Detected change data

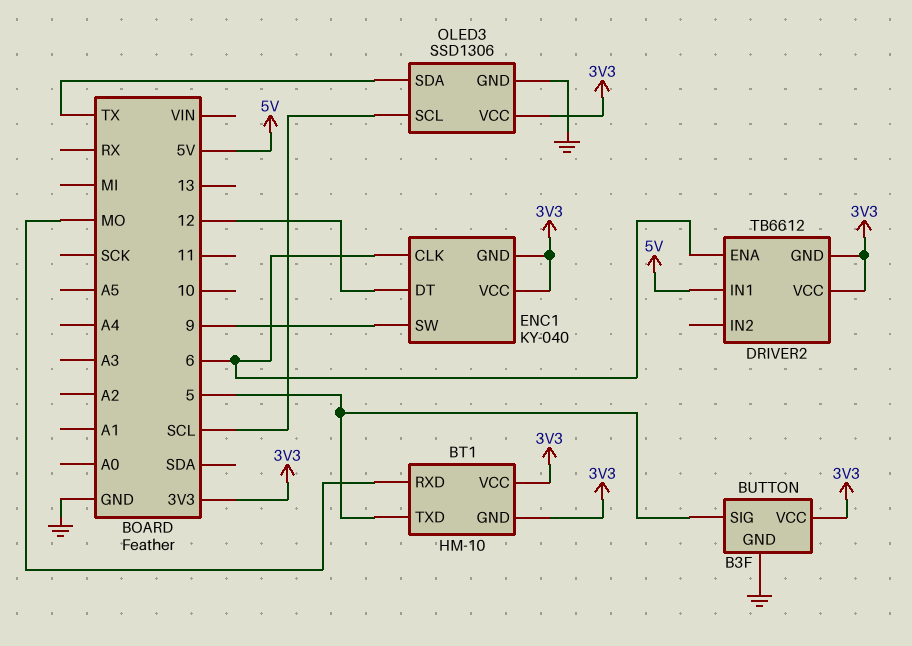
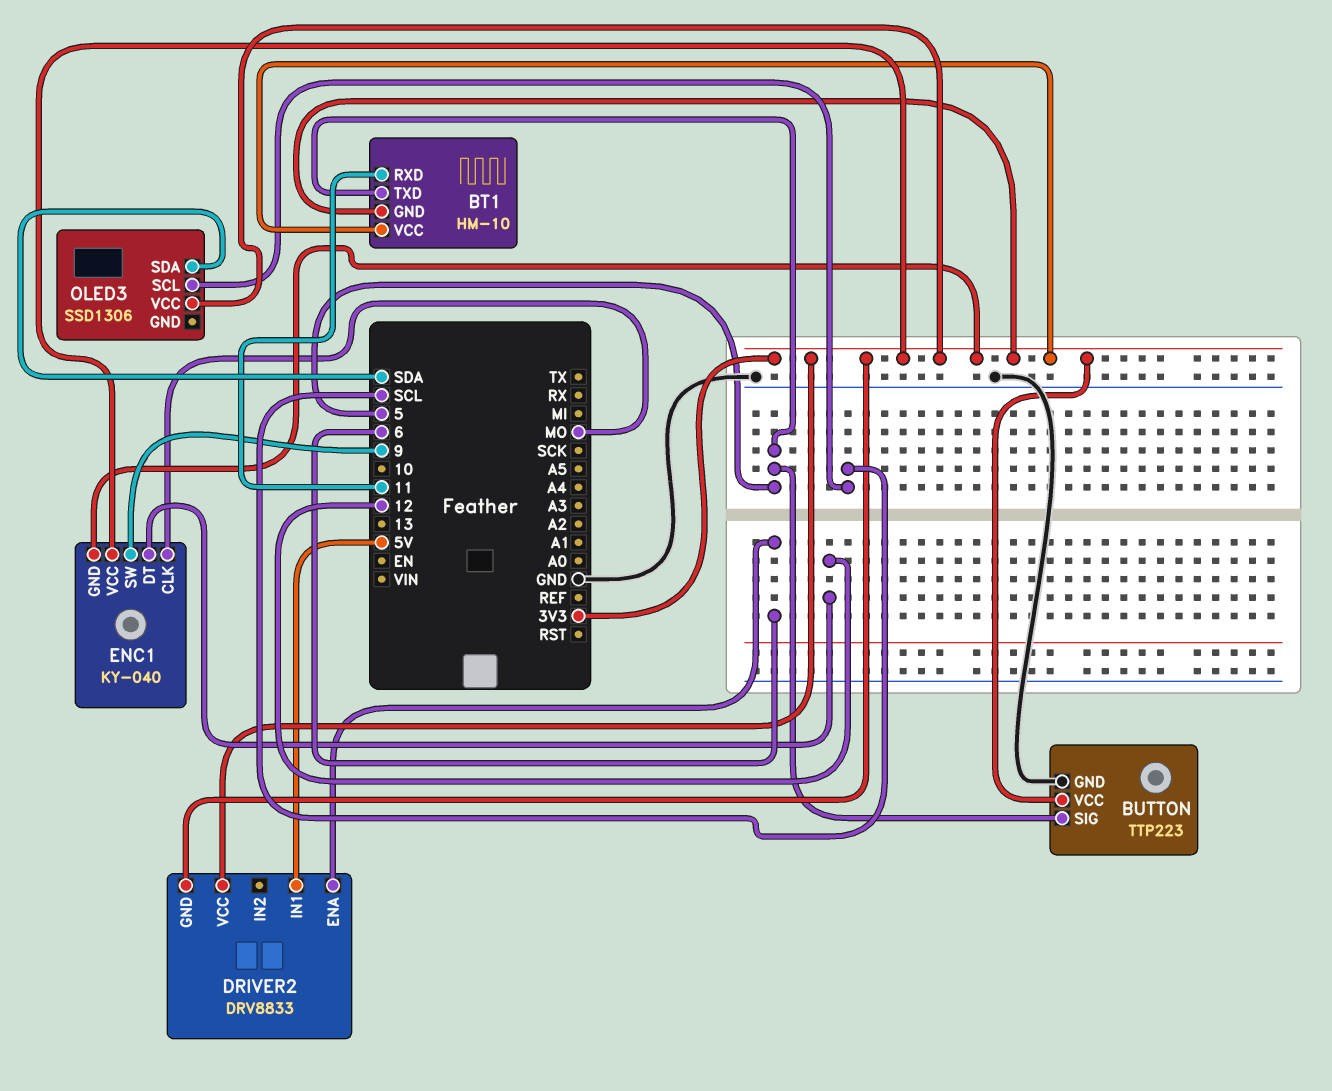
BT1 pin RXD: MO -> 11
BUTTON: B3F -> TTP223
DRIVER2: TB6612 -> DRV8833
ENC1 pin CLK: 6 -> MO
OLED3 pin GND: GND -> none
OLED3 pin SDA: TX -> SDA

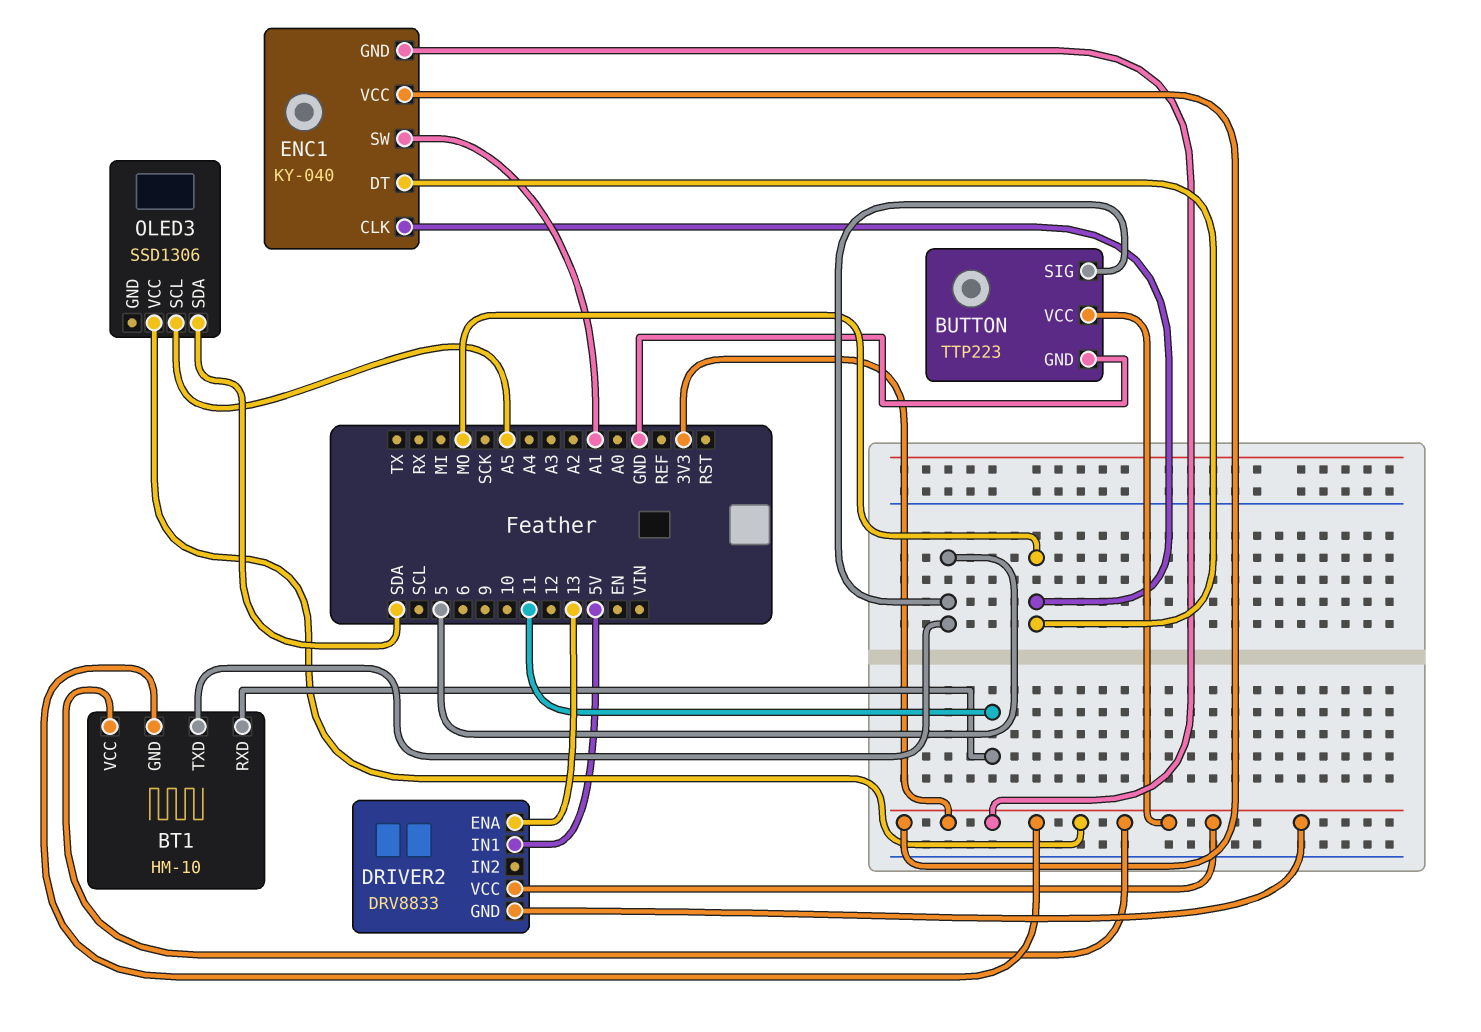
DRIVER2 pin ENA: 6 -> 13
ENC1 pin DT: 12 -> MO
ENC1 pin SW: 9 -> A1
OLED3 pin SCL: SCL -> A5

**What the task asks:** Leave out the pictures and output the rest of the records exactly.

**Answer box:**
BT1 pin RXD: MO -> 11
BUTTON: B3F -> TTP223
DRIVER2: TB6612 -> DRV8833
ENC1 pin CLK: 6 -> MO
OLED3 pin GND: GND -> none
OLED3 pin SDA: TX -> SDA

DRIVER2 pin ENA: 6 -> 13
ENC1 pin DT: 12 -> MO
ENC1 pin SW: 9 -> A1
OLED3 pin SCL: SCL -> A5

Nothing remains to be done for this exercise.